● **DATASET EXTRACT**:
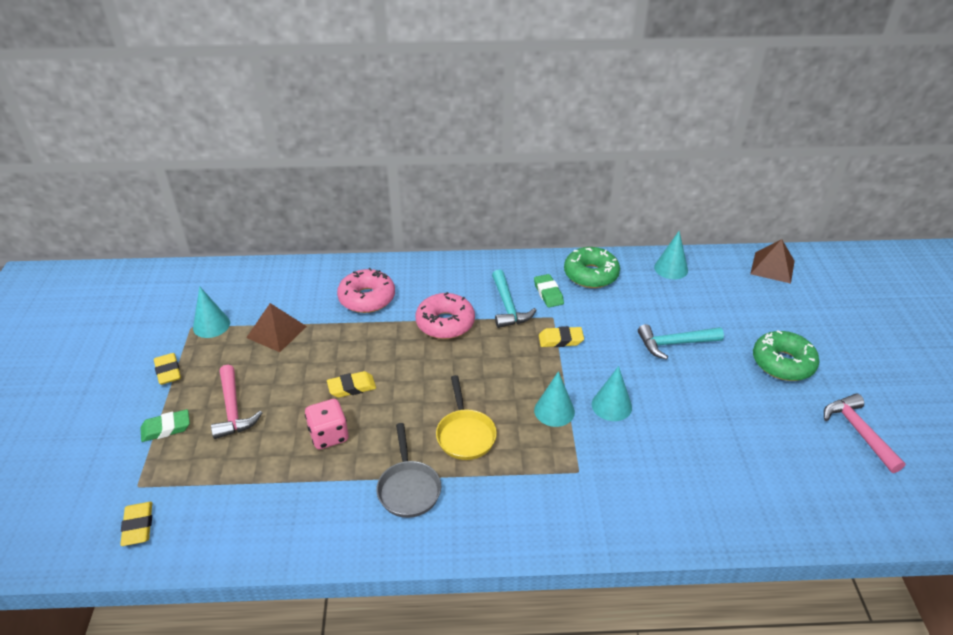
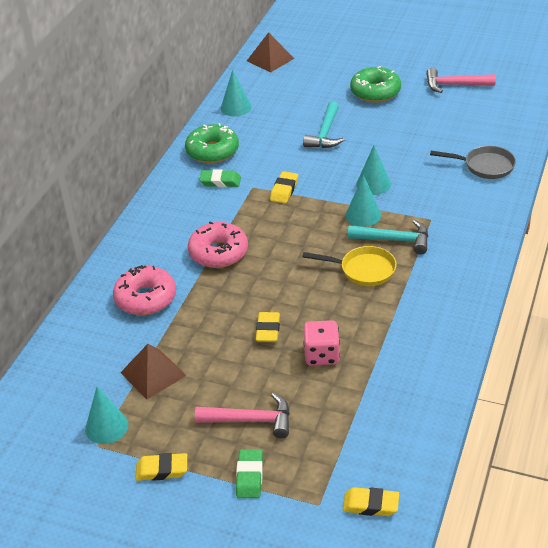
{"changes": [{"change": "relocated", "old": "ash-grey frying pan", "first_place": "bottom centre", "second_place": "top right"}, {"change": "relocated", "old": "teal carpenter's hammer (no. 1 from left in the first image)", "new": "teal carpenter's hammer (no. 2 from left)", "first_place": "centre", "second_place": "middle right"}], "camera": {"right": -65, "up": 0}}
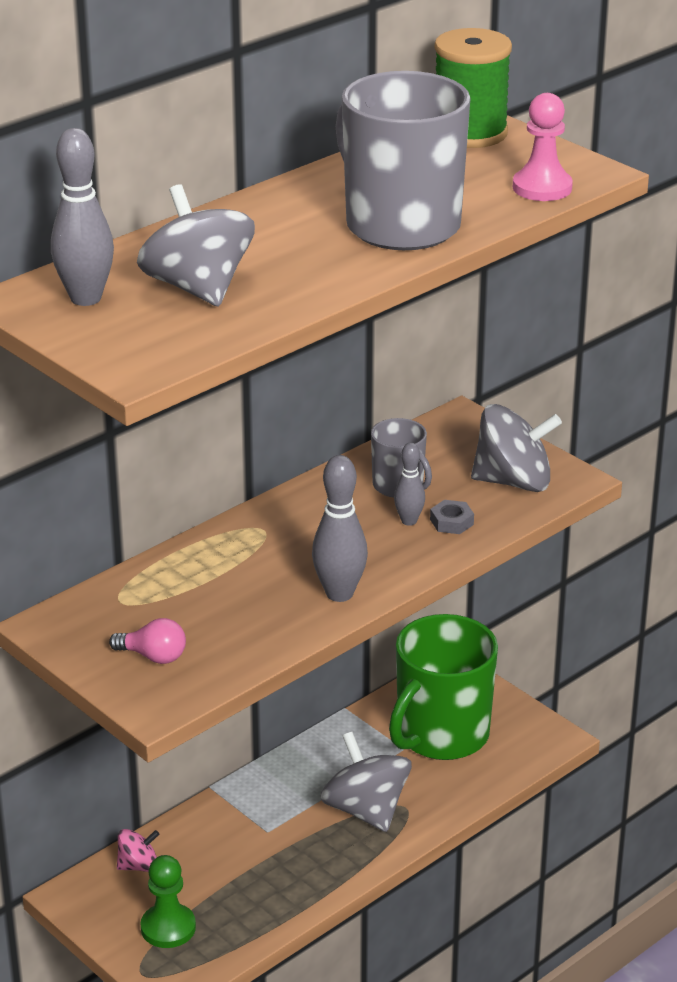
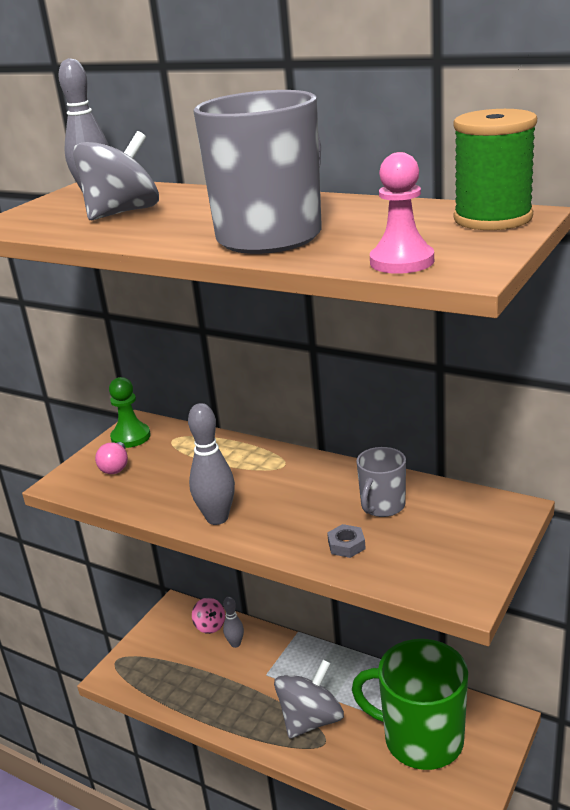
{"changes": [{"change": "missing", "old": "ash-grey whirligig (no. 3 from left)", "first_place": "middle right"}, {"change": "relocated", "old": "green pawn", "first_place": "bottom left", "second_place": "middle left"}, {"change": "relocated", "old": "ash-grey tenpin (no. 3 from left)", "first_place": "centre", "second_place": "bottom centre"}], "camera": {"right": 75, "up": -5}}
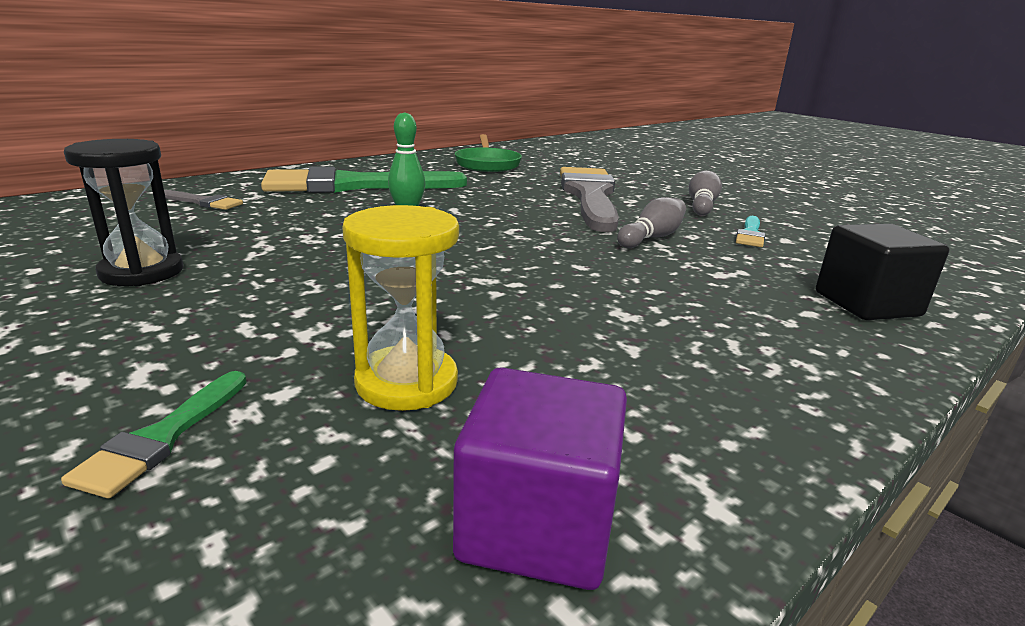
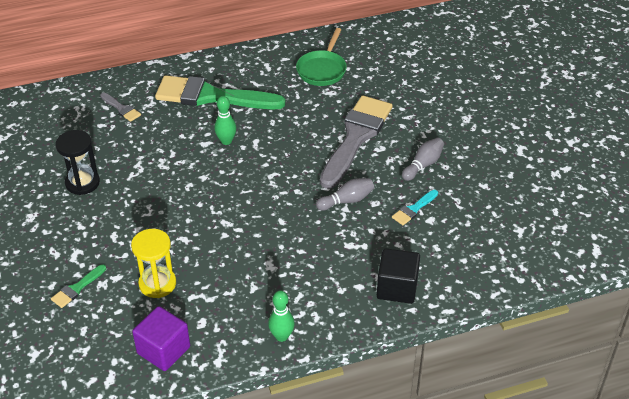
{"changes": [{"change": "appeared", "new": "green tenpin (no. 2 from left)", "second_place": "bottom centre"}], "camera": {"right": 25, "up": 20}}
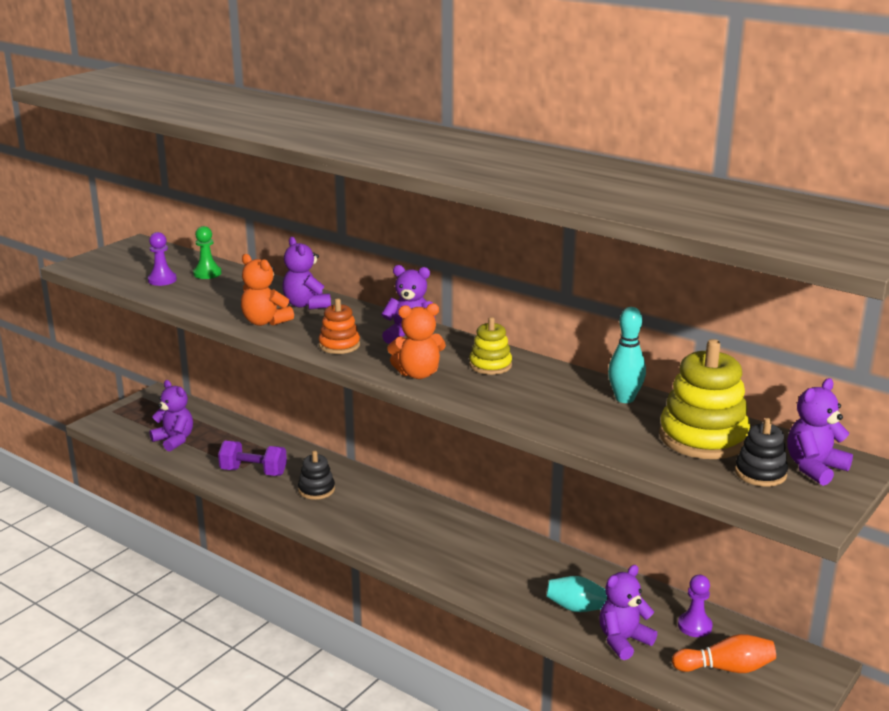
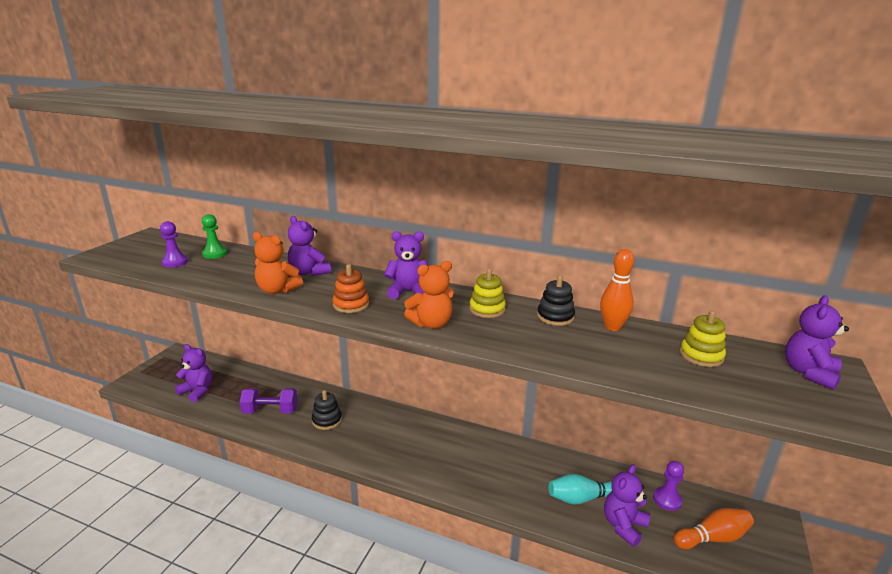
{"changes": [{"change": "relocated", "old": "black stacking toy (no. 2 from left)", "first_place": "middle right", "second_place": "centre"}, {"change": "colour", "old": "teal tenpin (no. 2 from left)", "new": "bright orange tenpin (no. 1 from left)", "first_place": "middle right", "second_place": "middle right"}, {"change": "size", "old": "yellow stacking toy (no. 2 from left)", "first_place": "middle right", "second_place": "middle right", "factor": 0.55}], "camera": {"right": -15, "up": 0}}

● **PROBLEM DETAILS**: Go through the listing above and return each line where the word "green" occurs.

● **SOLUTION FOR THIS EXERCISE**:
{"changes": [{"change": "missing", "old": "ash-grey whirligig (no. 3 from left)", "first_place": "middle right"}, {"change": "relocated", "old": "green pawn", "first_place": "bottom left", "second_place": "middle left"}, {"change": "relocated", "old": "ash-grey tenpin (no. 3 from left)", "first_place": "centre", "second_place": "bottom centre"}], "camera": {"right": 75, "up": -5}}
{"changes": [{"change": "appeared", "new": "green tenpin (no. 2 from left)", "second_place": "bottom centre"}], "camera": {"right": 25, "up": 20}}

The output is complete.